_Extracted material:_
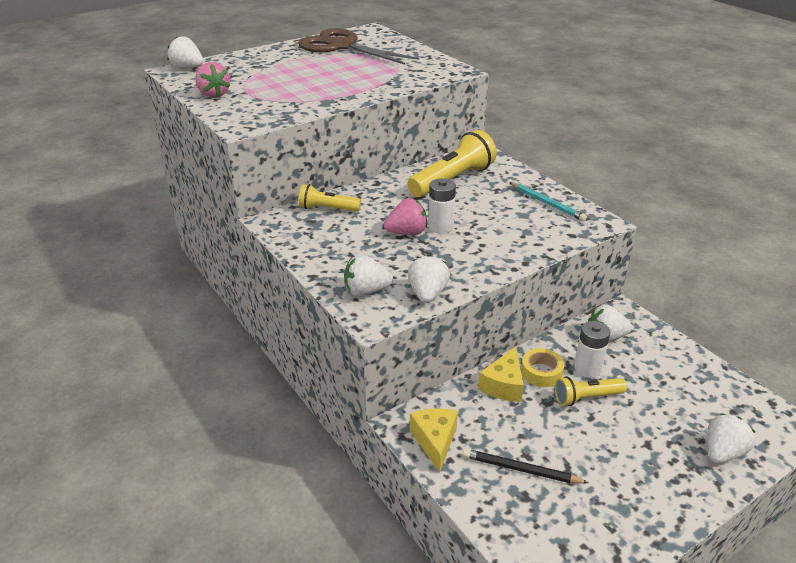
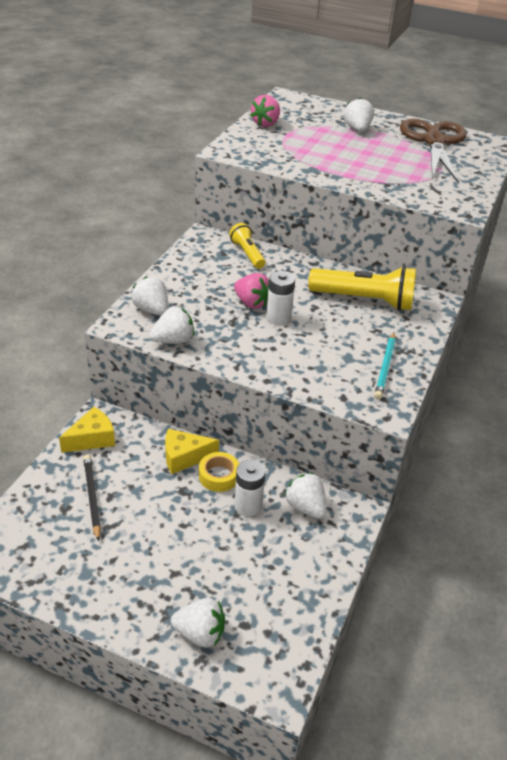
camera: 55 degrees right, 5 degrees up
(187, 68) = (298, 99): white strawberry -> white strawberry (357, 129)
(586, 398) = (207, 515): yellow flashlight -> none

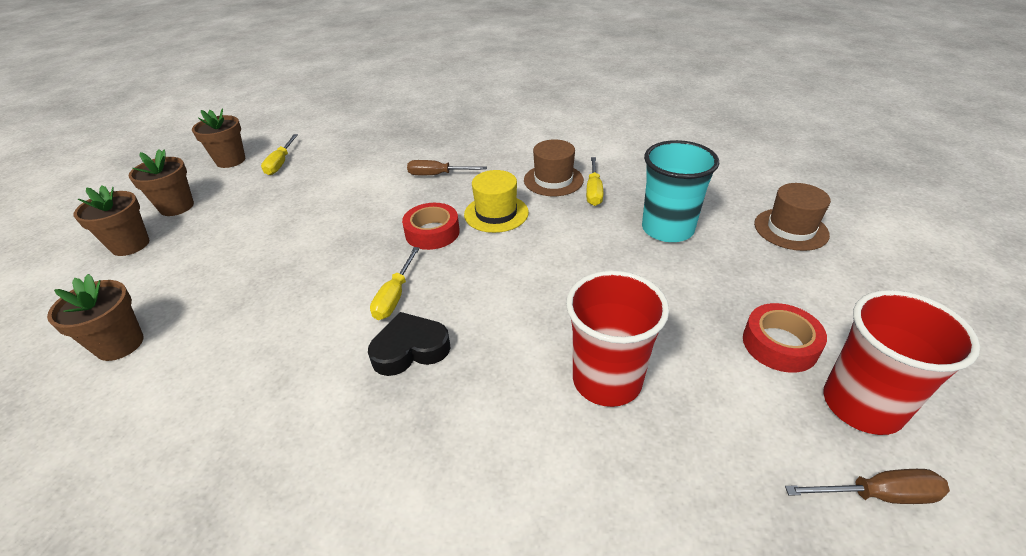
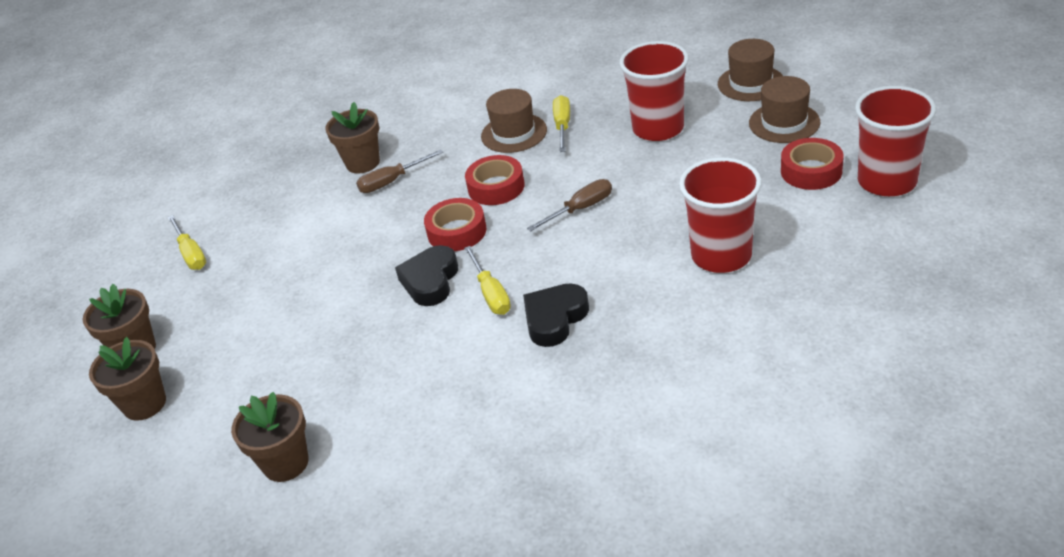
camera: 30 degrees left, 0 degrees up
(230, 160) = (120, 281): brown flower pot -> brown flower pot (363, 163)
(371, 260) = (430, 281): none -> black heart
(496, 213) = (496, 187): yellow hat -> red tape
(593, 191) = (562, 126): yellow screwdriver -> yellow screwdriver turned 150 degrees counterclockwise
(667, 229) = (658, 128): turquoise cup -> red cup
(792, 281) = (784, 123): none -> brown hat
(877, 495) = (929, 225): brown screwdriver -> brown screwdriver (580, 209)

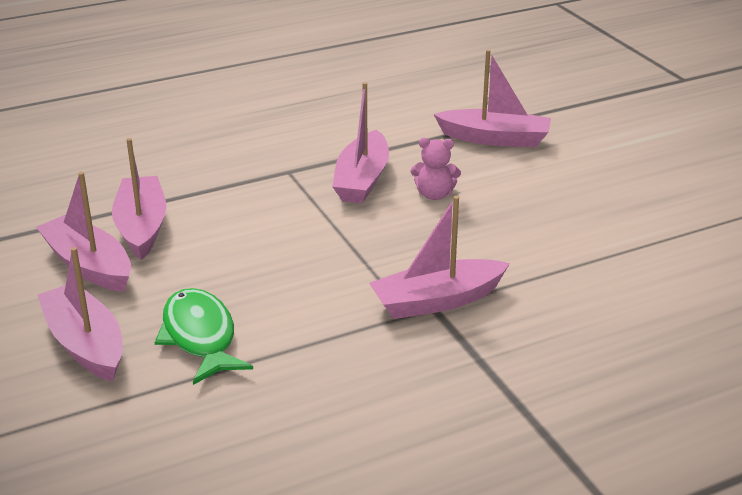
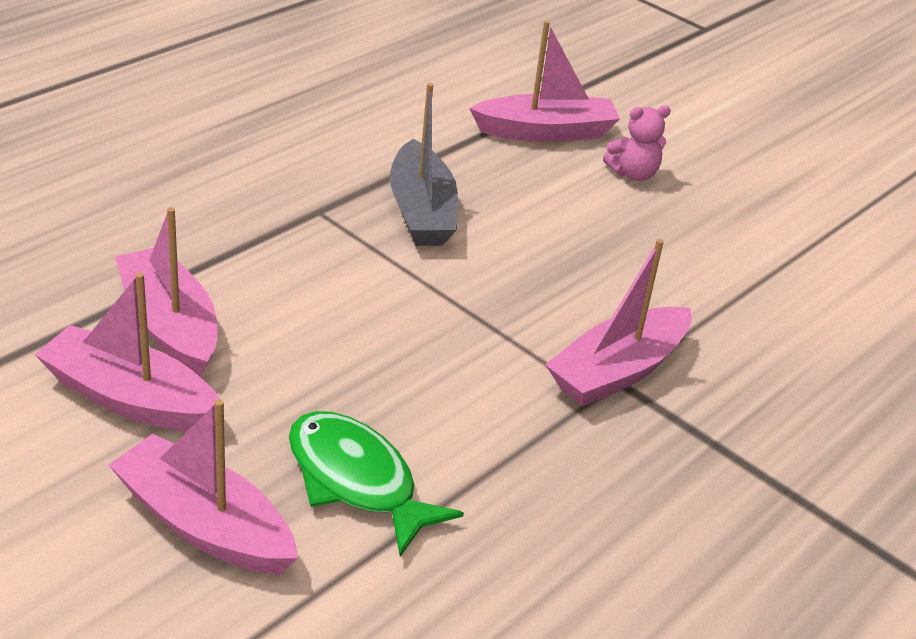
camera: 25 degrees left, 5 degrees up
(362, 180) = (421, 211): pink boat -> grey boat
(434, 195) = (523, 221): pink teddy bear -> pink teddy bear (633, 174)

_Work order:_ Reply with a number alone, the number of lines of the records that hold the word "pink".

_Reply:_ 2